_Work item_. Going through the entries below, copy out each line that contains "yellow".

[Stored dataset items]
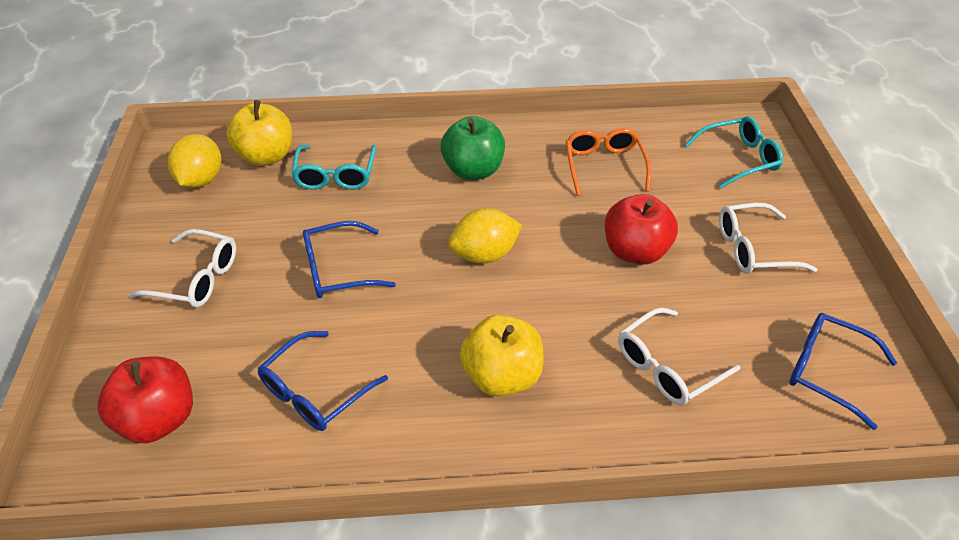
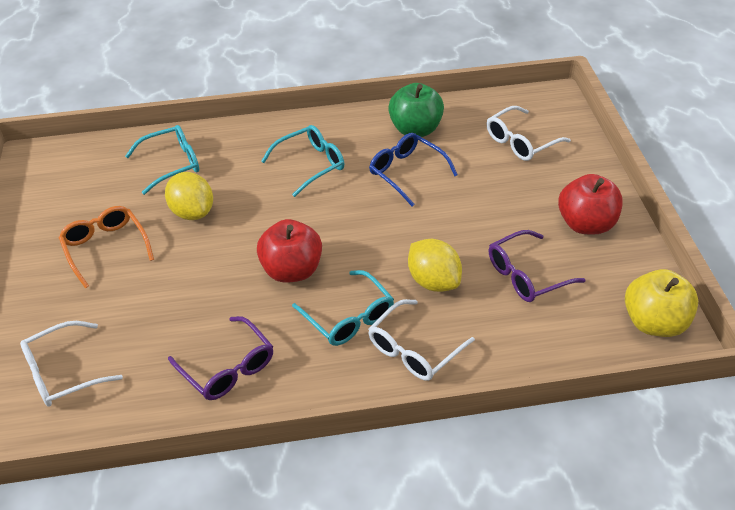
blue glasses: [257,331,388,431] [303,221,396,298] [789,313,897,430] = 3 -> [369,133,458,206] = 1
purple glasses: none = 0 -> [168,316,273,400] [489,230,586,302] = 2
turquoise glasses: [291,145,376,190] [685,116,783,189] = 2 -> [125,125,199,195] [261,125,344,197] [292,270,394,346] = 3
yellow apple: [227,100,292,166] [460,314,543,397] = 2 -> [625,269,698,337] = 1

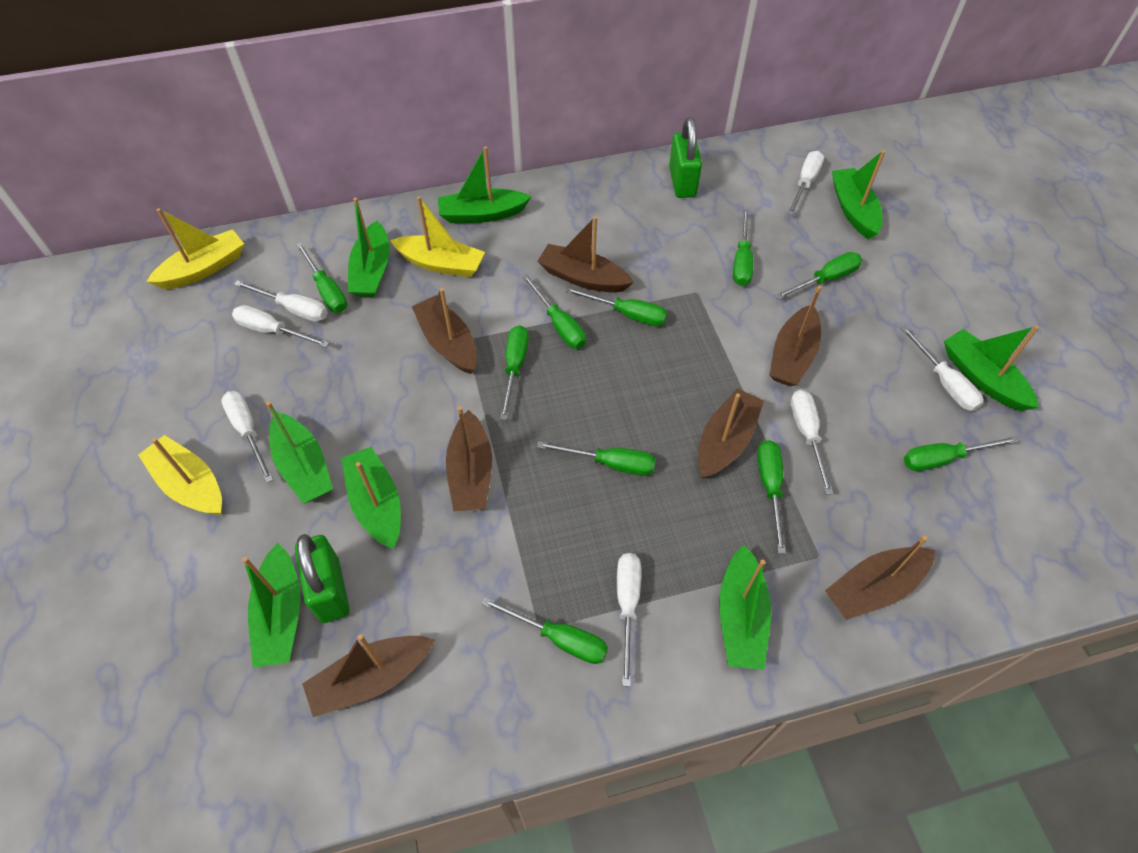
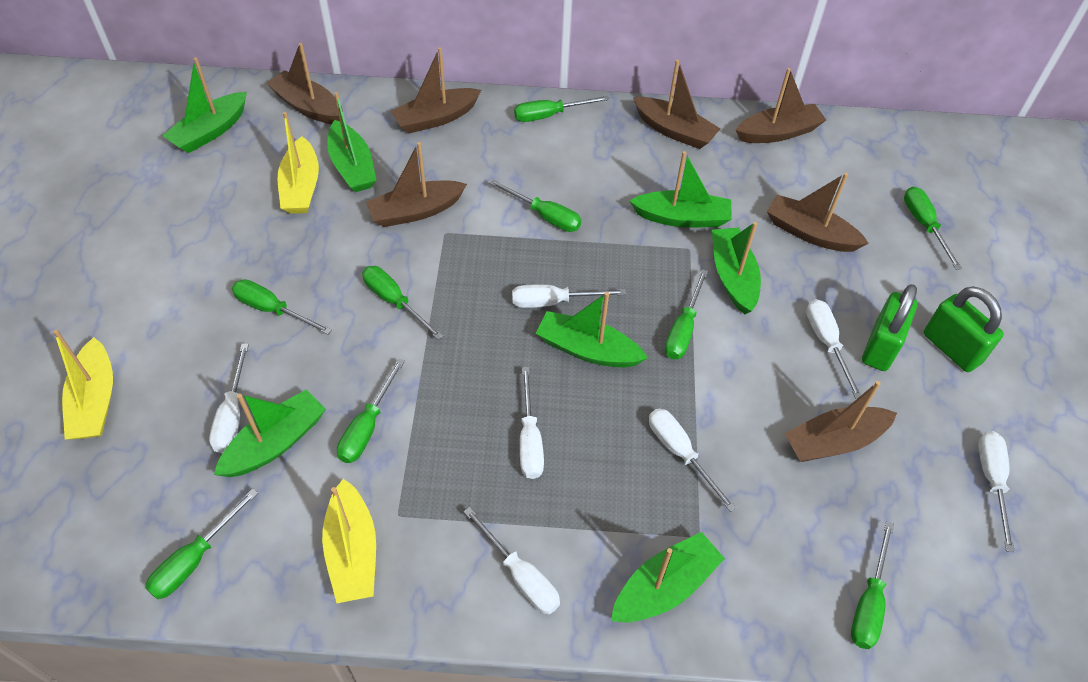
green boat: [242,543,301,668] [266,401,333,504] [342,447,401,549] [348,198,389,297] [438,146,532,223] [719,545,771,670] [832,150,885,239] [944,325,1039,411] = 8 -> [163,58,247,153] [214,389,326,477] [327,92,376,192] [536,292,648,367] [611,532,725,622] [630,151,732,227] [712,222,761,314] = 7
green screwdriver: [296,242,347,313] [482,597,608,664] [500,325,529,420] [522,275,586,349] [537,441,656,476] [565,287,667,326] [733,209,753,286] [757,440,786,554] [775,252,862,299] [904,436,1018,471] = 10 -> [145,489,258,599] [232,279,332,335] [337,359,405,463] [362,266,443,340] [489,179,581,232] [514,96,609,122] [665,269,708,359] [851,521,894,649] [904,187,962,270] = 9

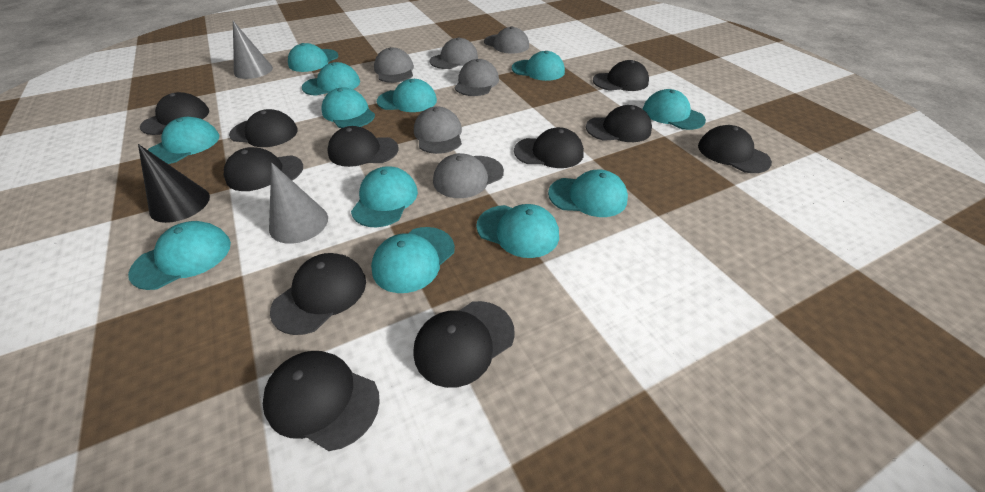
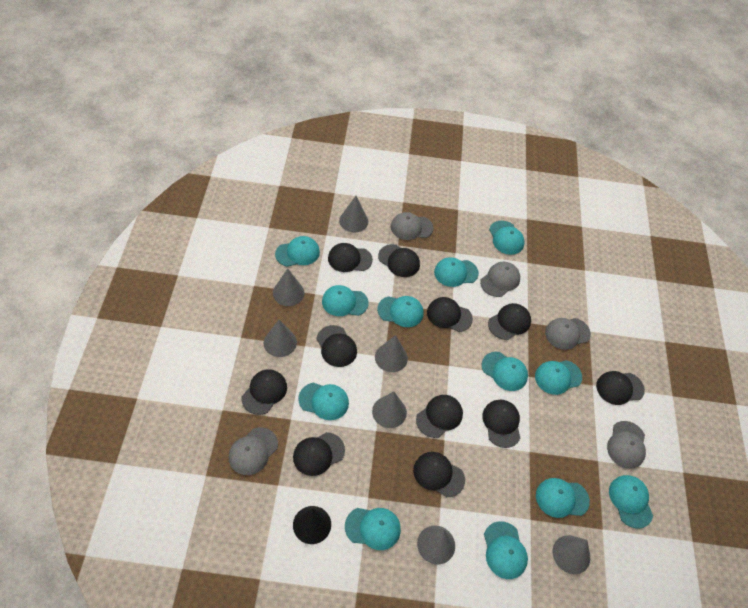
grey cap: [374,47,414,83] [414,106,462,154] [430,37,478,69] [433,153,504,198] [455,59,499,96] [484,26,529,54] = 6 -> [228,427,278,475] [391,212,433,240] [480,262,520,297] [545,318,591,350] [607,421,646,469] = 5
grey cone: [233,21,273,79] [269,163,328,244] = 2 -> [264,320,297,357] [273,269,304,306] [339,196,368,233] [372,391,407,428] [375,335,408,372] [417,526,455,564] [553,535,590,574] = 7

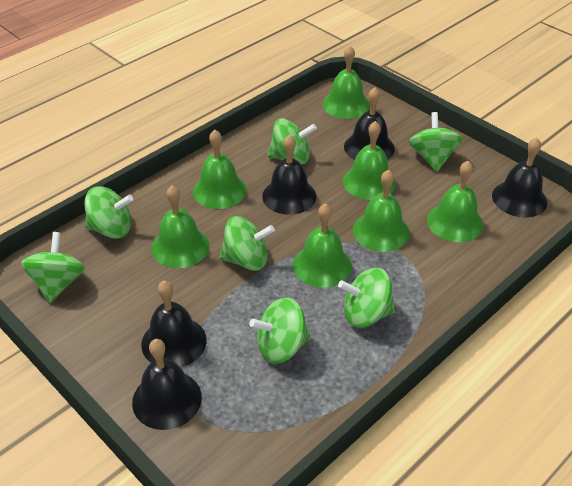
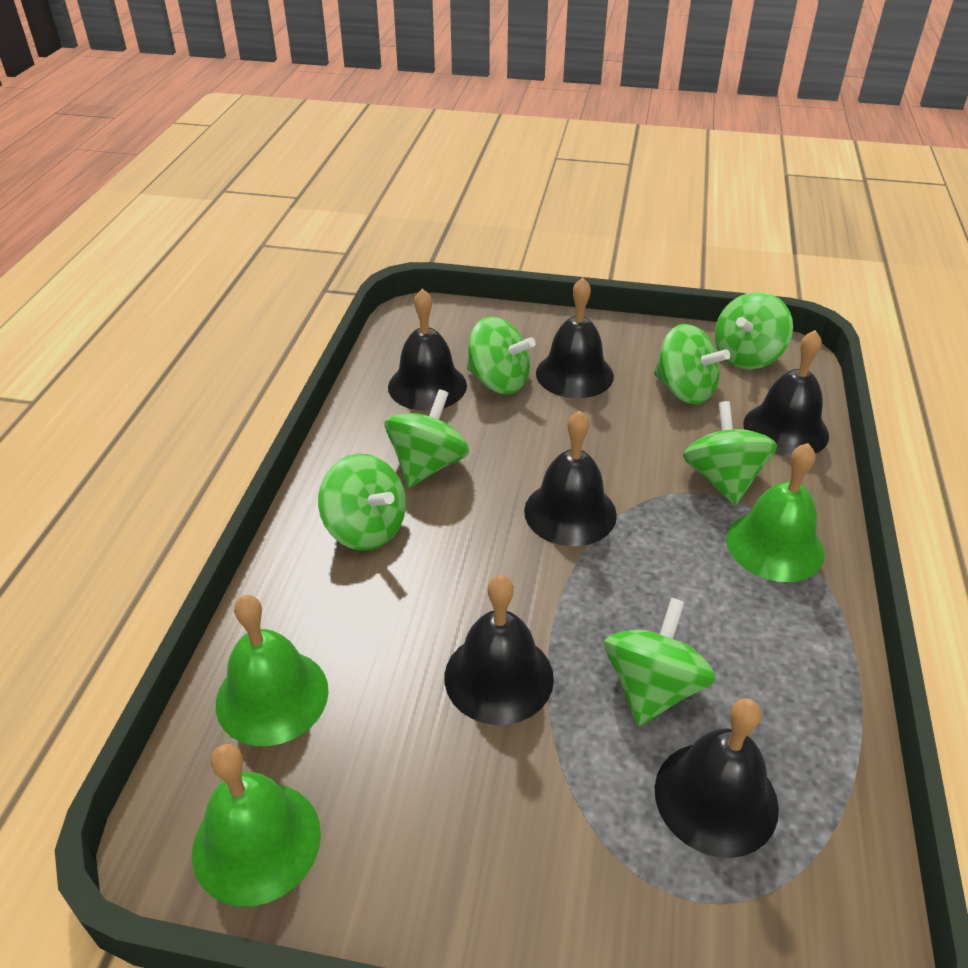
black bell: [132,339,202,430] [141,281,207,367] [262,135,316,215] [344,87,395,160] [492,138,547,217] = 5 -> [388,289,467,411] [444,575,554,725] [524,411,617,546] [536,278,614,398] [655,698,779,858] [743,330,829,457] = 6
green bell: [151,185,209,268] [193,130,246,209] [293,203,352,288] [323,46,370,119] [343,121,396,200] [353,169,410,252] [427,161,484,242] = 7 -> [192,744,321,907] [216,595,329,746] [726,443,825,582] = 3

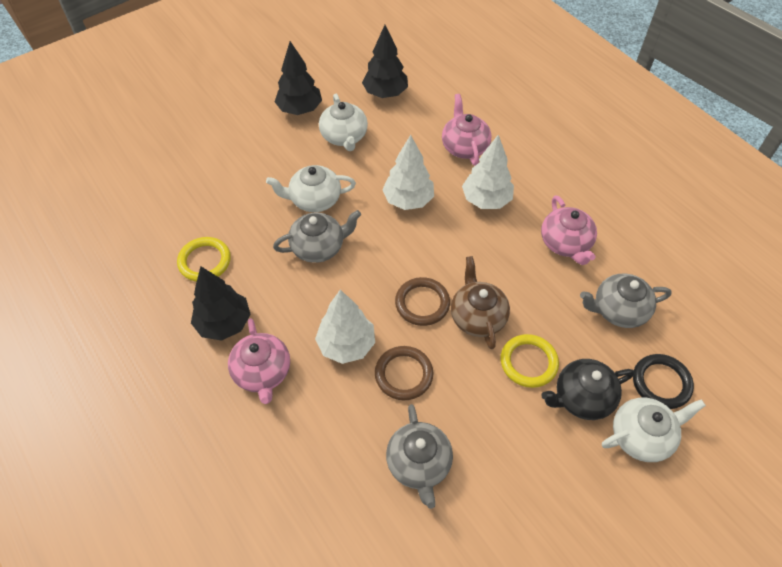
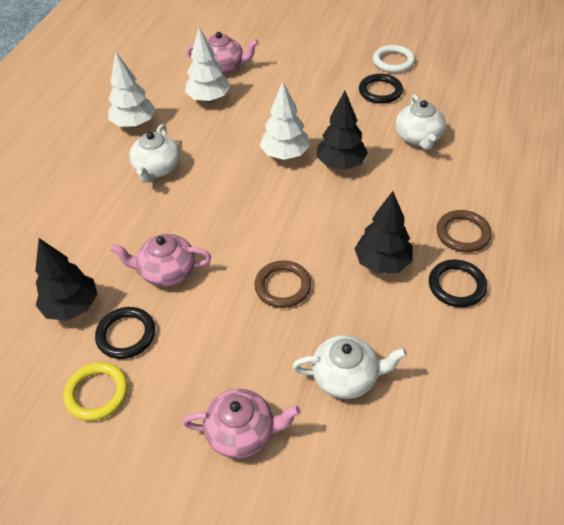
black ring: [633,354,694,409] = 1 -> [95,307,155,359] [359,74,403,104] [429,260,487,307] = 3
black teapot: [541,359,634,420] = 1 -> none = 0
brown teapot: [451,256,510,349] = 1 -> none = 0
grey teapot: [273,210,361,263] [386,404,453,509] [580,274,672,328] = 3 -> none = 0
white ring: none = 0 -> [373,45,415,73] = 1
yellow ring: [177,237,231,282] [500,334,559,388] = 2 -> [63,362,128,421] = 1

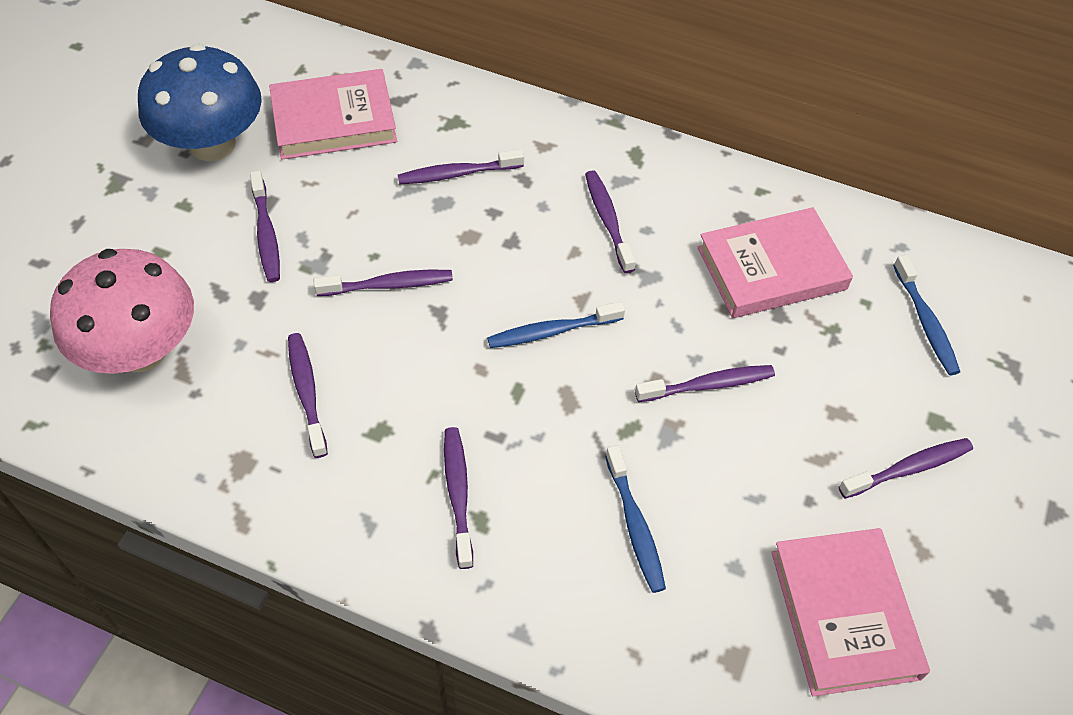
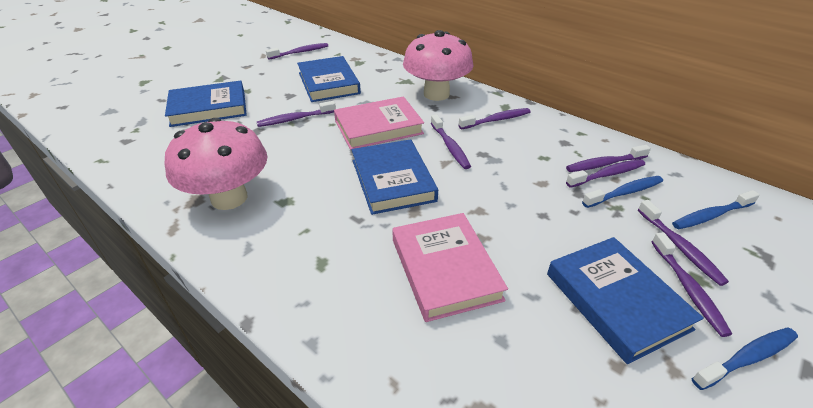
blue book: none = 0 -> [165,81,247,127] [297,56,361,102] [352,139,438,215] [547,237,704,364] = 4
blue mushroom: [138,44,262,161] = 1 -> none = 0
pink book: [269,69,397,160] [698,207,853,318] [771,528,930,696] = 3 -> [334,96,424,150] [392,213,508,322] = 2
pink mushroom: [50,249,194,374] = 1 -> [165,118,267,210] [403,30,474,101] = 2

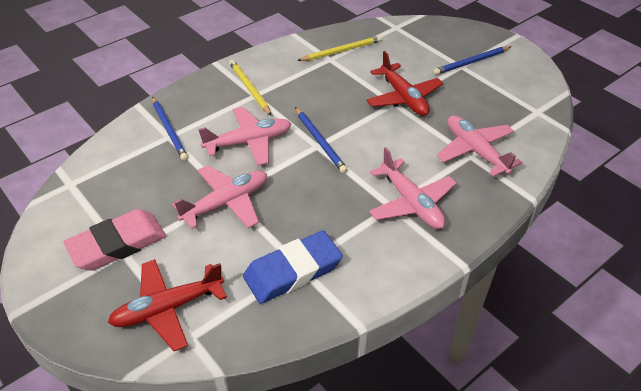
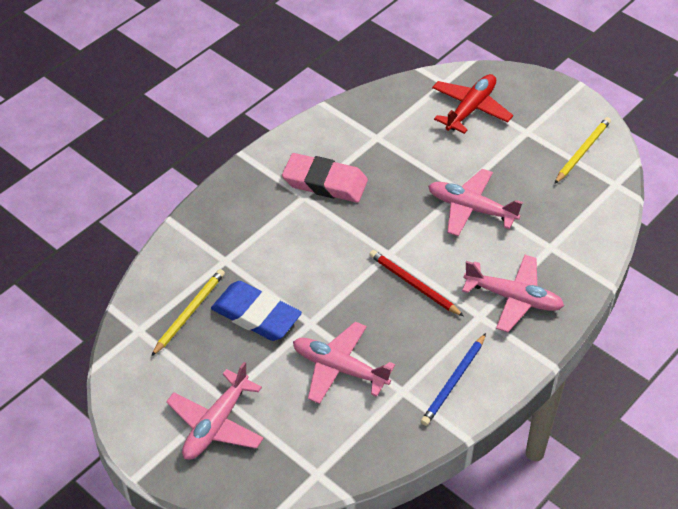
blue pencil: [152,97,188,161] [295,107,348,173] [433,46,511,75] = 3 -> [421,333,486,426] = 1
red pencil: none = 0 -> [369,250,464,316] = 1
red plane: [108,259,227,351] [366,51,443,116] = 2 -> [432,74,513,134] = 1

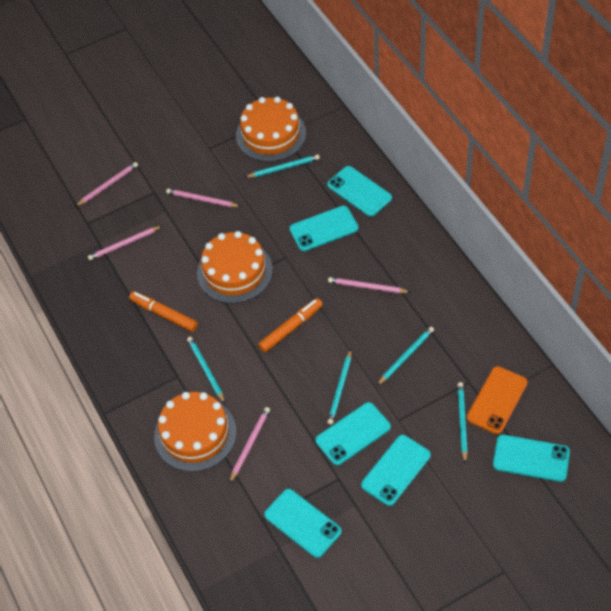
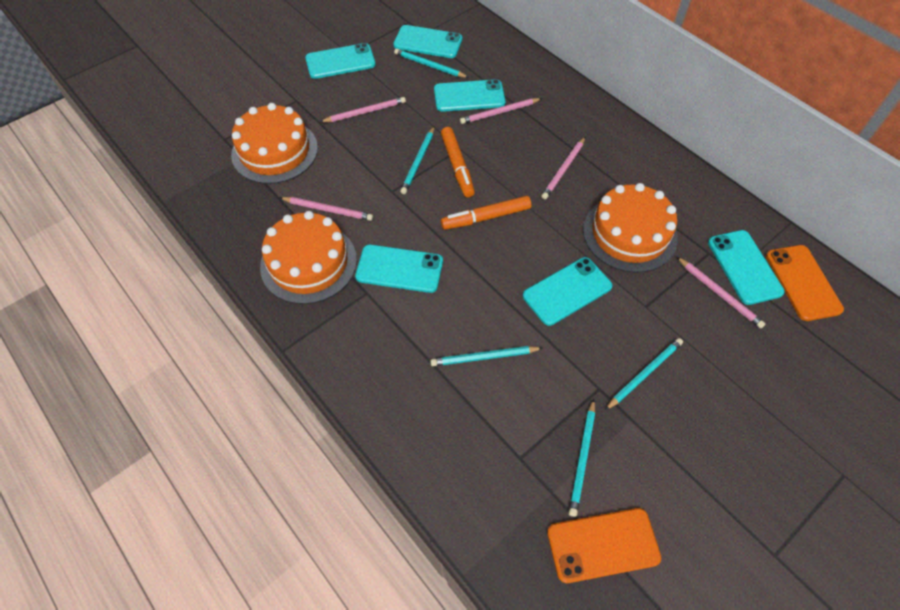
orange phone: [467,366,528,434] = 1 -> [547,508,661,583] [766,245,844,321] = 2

_Response to the task_.
yellow apple: [227,100,292,166] [460,314,543,397] = 2 -> [625,269,698,337] = 1
yellow ring: [177,237,231,282] [500,334,559,388] = 2 -> [63,362,128,421] = 1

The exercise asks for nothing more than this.